> DATA
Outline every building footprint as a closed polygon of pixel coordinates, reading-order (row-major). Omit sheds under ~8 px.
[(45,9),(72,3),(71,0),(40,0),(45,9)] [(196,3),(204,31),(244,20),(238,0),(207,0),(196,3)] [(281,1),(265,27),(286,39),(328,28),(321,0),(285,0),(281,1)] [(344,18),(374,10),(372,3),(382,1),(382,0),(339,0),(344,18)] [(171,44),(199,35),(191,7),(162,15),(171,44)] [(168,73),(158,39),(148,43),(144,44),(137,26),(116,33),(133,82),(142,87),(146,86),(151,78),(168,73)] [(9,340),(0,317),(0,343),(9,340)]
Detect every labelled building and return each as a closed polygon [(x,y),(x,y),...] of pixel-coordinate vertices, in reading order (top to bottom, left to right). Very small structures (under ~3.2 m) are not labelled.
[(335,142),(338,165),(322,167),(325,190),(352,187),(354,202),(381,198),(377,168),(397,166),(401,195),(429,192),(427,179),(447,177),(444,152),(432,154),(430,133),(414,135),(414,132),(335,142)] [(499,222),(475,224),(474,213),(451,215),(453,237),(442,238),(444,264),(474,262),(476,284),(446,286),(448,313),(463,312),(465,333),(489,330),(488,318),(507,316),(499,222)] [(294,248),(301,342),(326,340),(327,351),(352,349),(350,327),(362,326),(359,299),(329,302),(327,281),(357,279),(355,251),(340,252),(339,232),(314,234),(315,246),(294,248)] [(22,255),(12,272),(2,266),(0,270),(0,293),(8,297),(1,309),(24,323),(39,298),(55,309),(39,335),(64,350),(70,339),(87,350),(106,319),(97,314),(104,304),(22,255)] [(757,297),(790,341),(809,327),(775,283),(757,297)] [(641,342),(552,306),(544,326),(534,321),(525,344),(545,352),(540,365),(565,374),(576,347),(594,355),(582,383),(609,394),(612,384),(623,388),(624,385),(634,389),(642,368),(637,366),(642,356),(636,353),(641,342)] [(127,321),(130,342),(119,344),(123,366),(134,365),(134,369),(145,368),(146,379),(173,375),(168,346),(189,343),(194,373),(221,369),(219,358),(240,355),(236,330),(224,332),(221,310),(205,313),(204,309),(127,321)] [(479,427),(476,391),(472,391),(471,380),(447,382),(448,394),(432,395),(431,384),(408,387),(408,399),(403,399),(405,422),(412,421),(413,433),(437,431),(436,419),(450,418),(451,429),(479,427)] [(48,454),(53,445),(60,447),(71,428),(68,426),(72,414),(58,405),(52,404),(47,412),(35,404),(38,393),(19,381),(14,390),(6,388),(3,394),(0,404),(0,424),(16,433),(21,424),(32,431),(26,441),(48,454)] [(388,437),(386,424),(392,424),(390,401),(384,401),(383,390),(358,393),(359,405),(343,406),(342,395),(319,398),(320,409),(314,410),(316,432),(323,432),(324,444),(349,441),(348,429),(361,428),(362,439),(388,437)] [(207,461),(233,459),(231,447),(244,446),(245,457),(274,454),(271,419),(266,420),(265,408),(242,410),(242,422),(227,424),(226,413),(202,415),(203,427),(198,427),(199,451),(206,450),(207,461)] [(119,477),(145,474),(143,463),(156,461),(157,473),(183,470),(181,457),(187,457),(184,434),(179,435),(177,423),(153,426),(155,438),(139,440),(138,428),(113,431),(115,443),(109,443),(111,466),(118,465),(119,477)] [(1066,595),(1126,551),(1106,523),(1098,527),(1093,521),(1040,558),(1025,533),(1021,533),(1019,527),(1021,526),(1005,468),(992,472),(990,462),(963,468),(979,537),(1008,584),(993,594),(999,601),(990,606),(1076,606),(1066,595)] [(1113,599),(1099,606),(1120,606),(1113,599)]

> YOUR OBJECTIVE
In full and exactly as written, the listing is to be copied again.

> PROBLEM SOLUTION
Outline every building footprint as a closed polygon of pixel coordinates, reading-order (row-major). Omit sheds under ~8 px.
[(45,9),(72,3),(71,0),(40,0),(45,9)] [(196,3),(204,31),(244,20),(238,0),(207,0),(196,3)] [(281,1),(265,27),(286,39),(328,28),(321,0),(285,0),(281,1)] [(344,18),(374,10),(372,3),(382,1),(382,0),(339,0),(344,18)] [(171,44),(199,35),(191,7),(162,15),(171,44)] [(168,73),(158,39),(148,43),(144,44),(137,26),(116,33),(133,82),(142,87),(146,86),(151,78),(168,73)] [(9,340),(0,317),(0,343),(9,340)]
Detect every labelled building and return each as a closed polygon [(x,y),(x,y),...] of pixel-coordinate vertices, in reading order (top to bottom, left to right). Very small structures (under ~3.2 m) are not labelled.
[(335,142),(338,165),(322,167),(325,190),(352,187),(354,202),(381,198),(377,168),(397,166),(401,195),(429,192),(427,179),(447,177),(444,152),(432,154),(430,133),(414,135),(414,132),(335,142)] [(499,222),(475,224),(474,213),(451,215),(453,237),(442,238),(444,264),(474,262),(476,284),(446,286),(448,313),(463,312),(465,333),(489,330),(488,318),(507,316),(499,222)] [(294,248),(301,342),(326,340),(327,351),(352,349),(350,327),(362,326),(359,299),(329,302),(327,281),(357,279),(355,251),(340,252),(339,232),(314,234),(315,246),(294,248)] [(22,255),(12,272),(2,266),(0,270),(0,293),(8,297),(1,309),(24,323),(39,298),(55,309),(39,335),(64,350),(70,339),(87,350),(106,319),(97,314),(104,304),(22,255)] [(757,297),(790,341),(809,327),(775,283),(757,297)] [(641,342),(552,306),(544,326),(534,321),(525,344),(545,352),(540,365),(565,374),(576,347),(594,355),(582,383),(609,394),(612,384),(623,388),(624,385),(634,389),(642,368),(637,366),(642,356),(636,353),(641,342)] [(127,321),(130,342),(119,344),(123,366),(134,365),(134,369),(145,368),(146,379),(173,375),(168,346),(189,343),(194,373),(221,369),(219,358),(240,355),(236,330),(224,332),(221,310),(205,313),(204,309),(127,321)] [(479,427),(476,391),(472,391),(471,380),(447,382),(448,394),(432,395),(431,384),(408,387),(408,399),(403,399),(405,422),(412,421),(413,433),(437,431),(436,419),(450,418),(451,429),(479,427)] [(48,454),(53,445),(60,447),(71,428),(68,426),(72,414),(58,405),(52,404),(47,412),(35,404),(38,393),(19,381),(14,390),(6,388),(3,394),(0,404),(0,424),(16,433),(21,424),(32,431),(26,441),(48,454)] [(388,437),(386,424),(392,424),(390,401),(384,401),(383,390),(358,393),(359,405),(343,406),(342,395),(319,398),(320,409),(314,410),(316,432),(323,432),(324,444),(349,441),(348,429),(361,428),(362,439),(388,437)] [(207,461),(233,459),(231,447),(244,446),(245,457),(274,454),(271,419),(266,420),(265,408),(242,410),(242,422),(227,424),(226,413),(202,415),(203,427),(198,427),(199,451),(206,450),(207,461)] [(119,477),(145,474),(143,463),(156,461),(157,473),(183,470),(181,457),(187,457),(184,434),(179,435),(177,423),(153,426),(155,438),(139,440),(138,428),(113,431),(115,443),(109,443),(111,466),(118,465),(119,477)] [(1066,595),(1126,551),(1106,523),(1098,527),(1093,521),(1040,558),(1025,533),(1021,533),(1019,527),(1021,526),(1005,468),(992,472),(990,462),(963,468),(979,537),(1008,584),(993,594),(999,601),(990,606),(1076,606),(1066,595)] [(1113,599),(1099,606),(1120,606),(1113,599)]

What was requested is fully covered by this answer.